§ ABOUT THIS TASK:
Look for the word "AGND" in the data below, and copy every line that holds it.

----

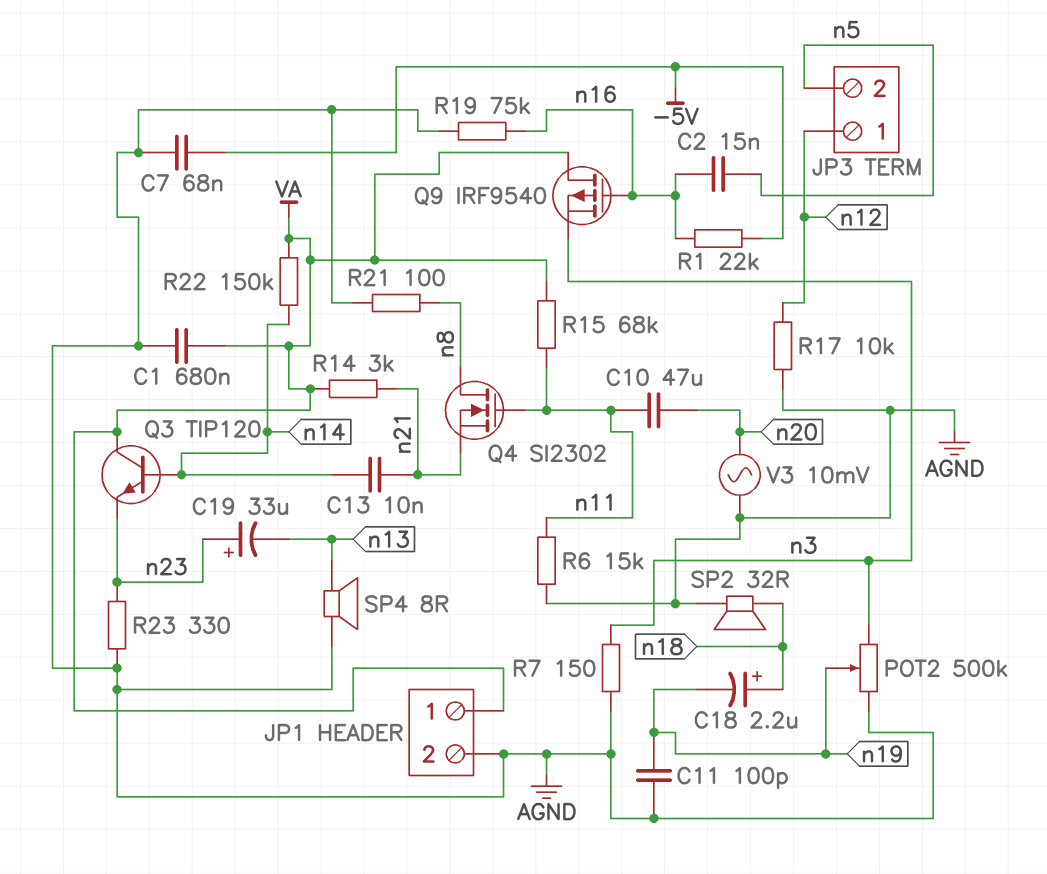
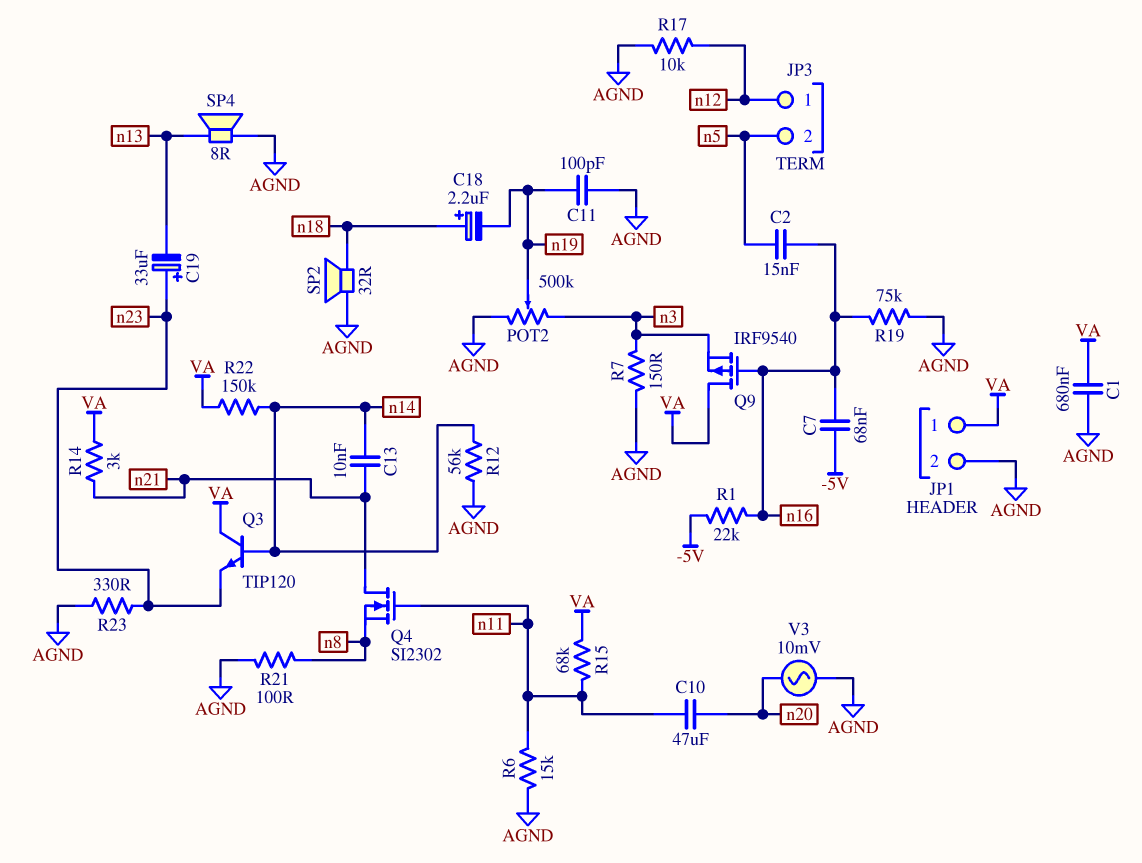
C7: 68nF (-5V, AGND) -> 68nF (-5V, n16)
Q4: NMOS SI2302 (G n11, D n8, S n21) -> NMOS SI2302 (G n11, D n21, S n8)
R12: none -> 56k (AGND, n14)

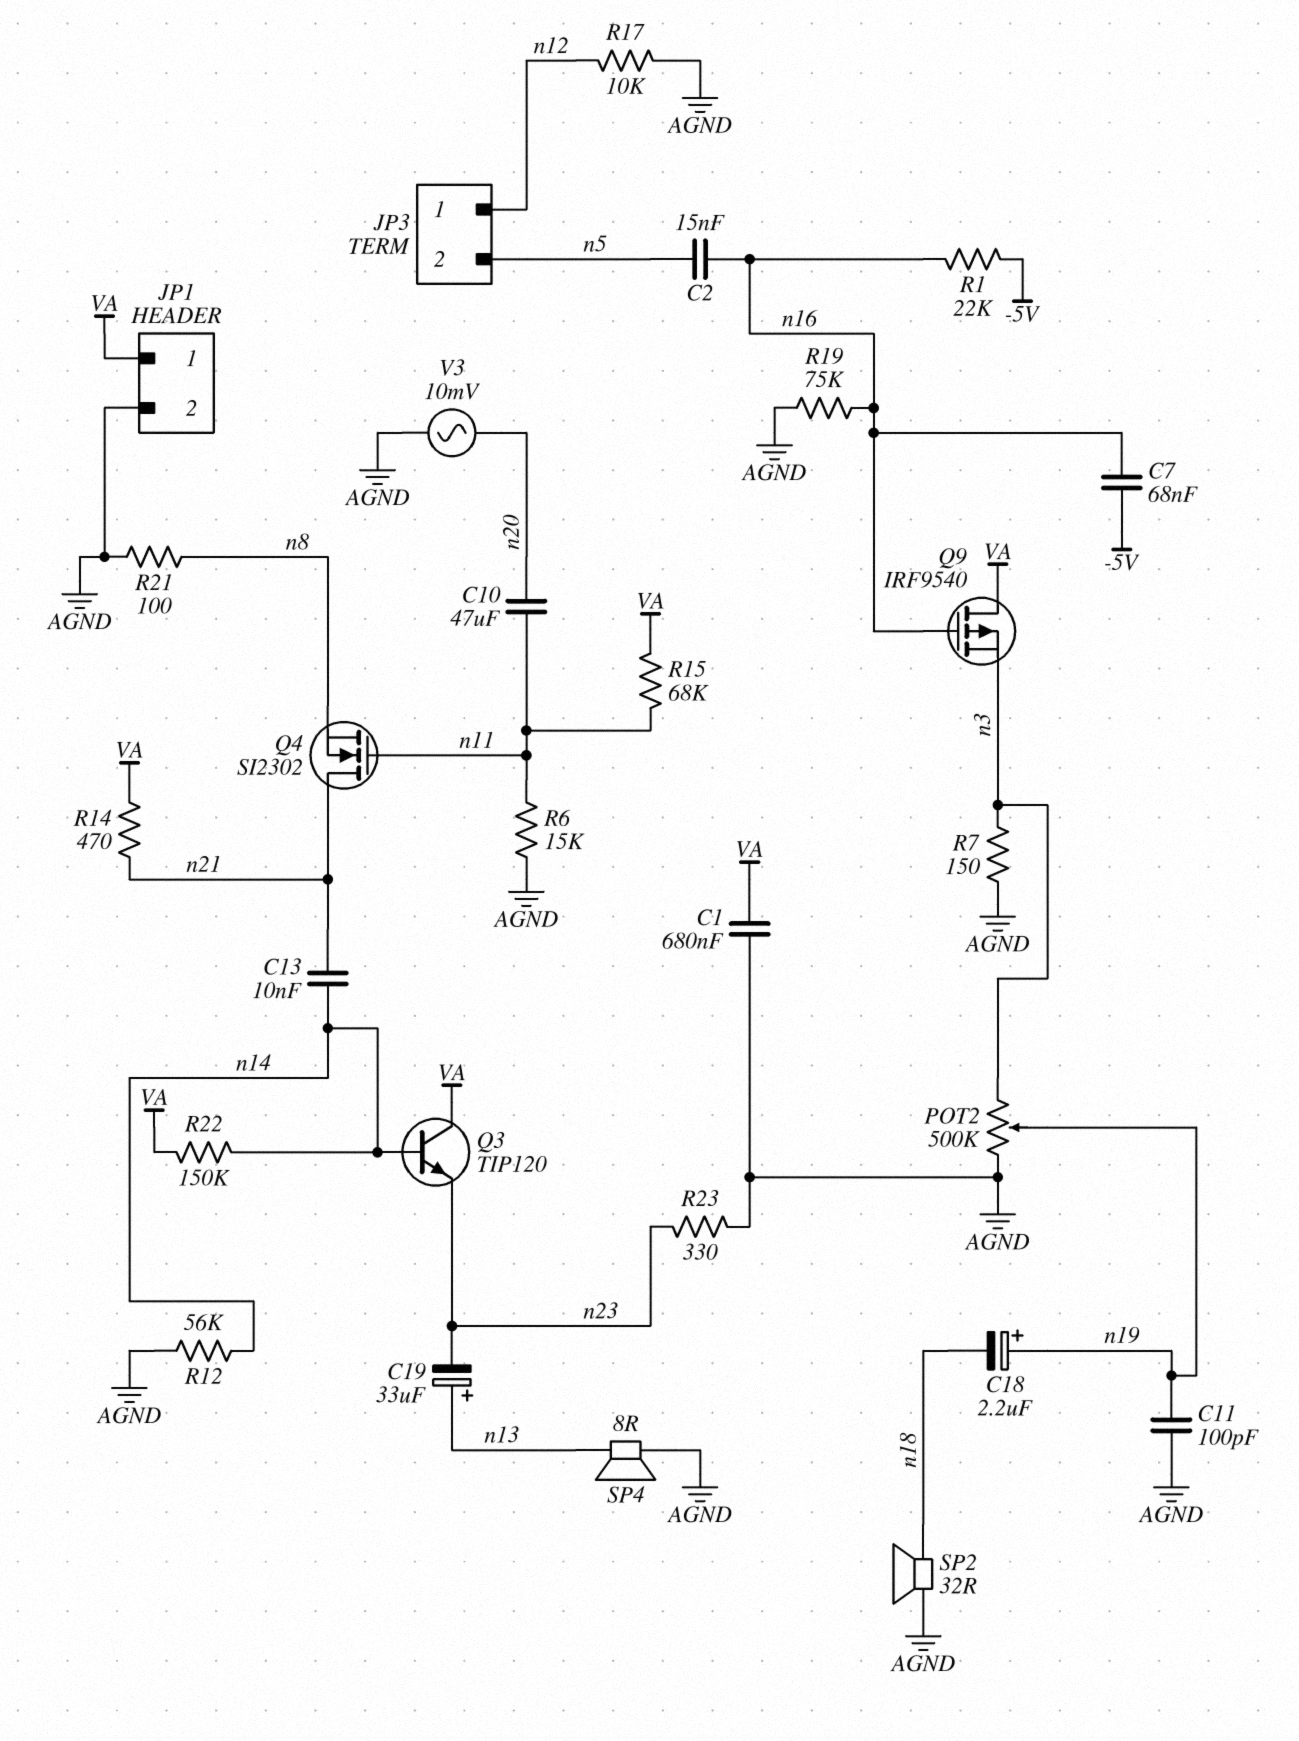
C18: 2.2uF (plus n18, minus n19) -> 2.2uF (plus n19, minus n18)
C19: 33uF (plus n23, minus n13) -> 33uF (plus n13, minus n23)
R14: 3k (VA, n21) -> 470 (VA, n21)

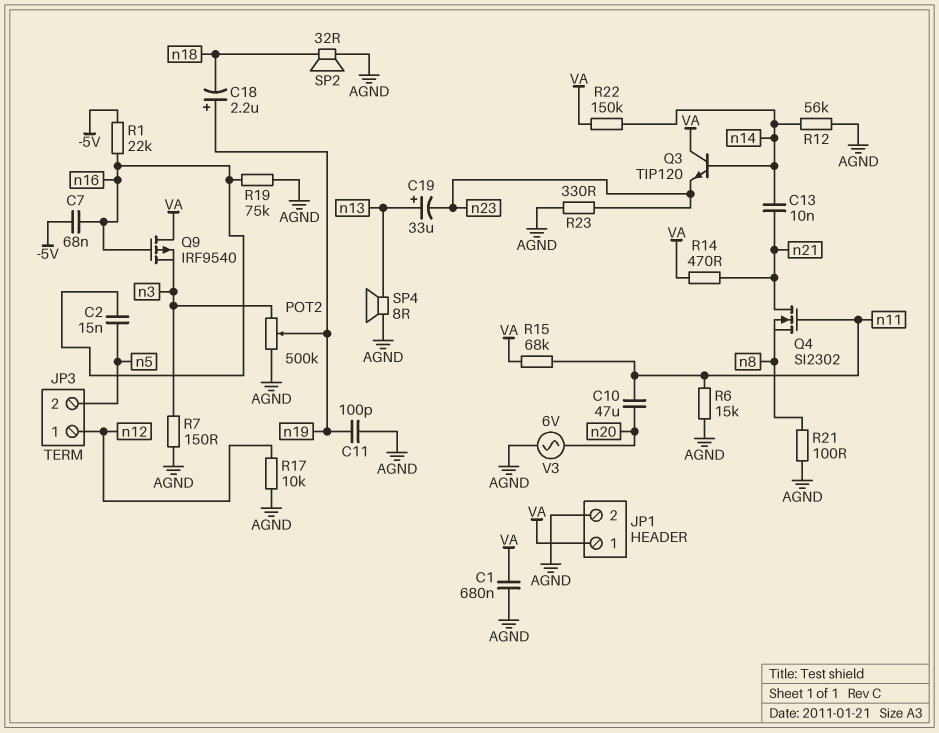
V3: AC 10mV (AGND, n20) -> AC 6V (AGND, n20)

----

§ WRITTEN RESPONSE:
C7: 68nF (-5V, AGND) -> 68nF (-5V, n16)
R12: none -> 56k (AGND, n14)
V3: AC 10mV (AGND, n20) -> AC 6V (AGND, n20)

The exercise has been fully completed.